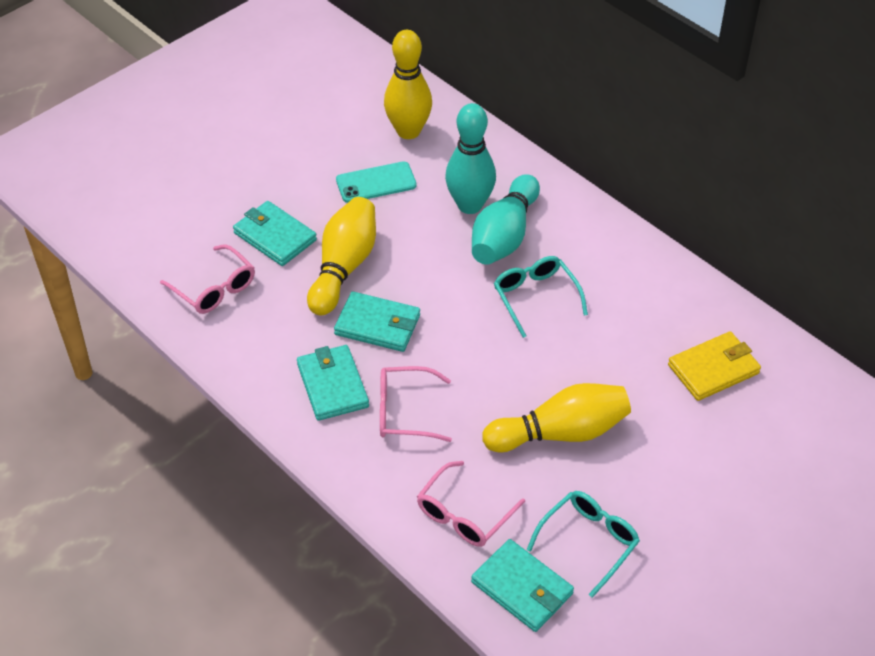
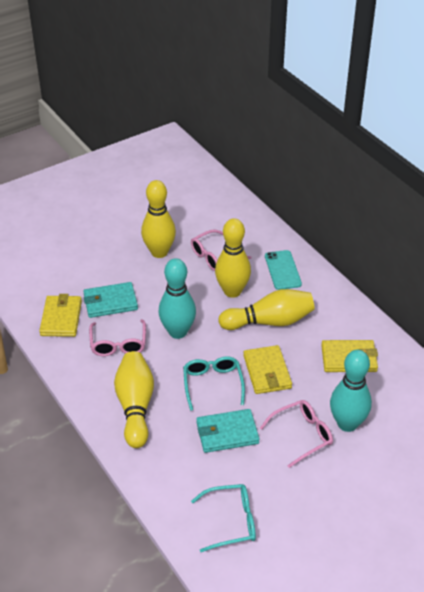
turquoise wallet: 4 -> 2
yellow bowling pin: 3 -> 4
yellow wallet: 1 -> 3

# Your assignment:
Only the number is needed here: how many lines of the listing include "yellow"?

# Response to this task:
2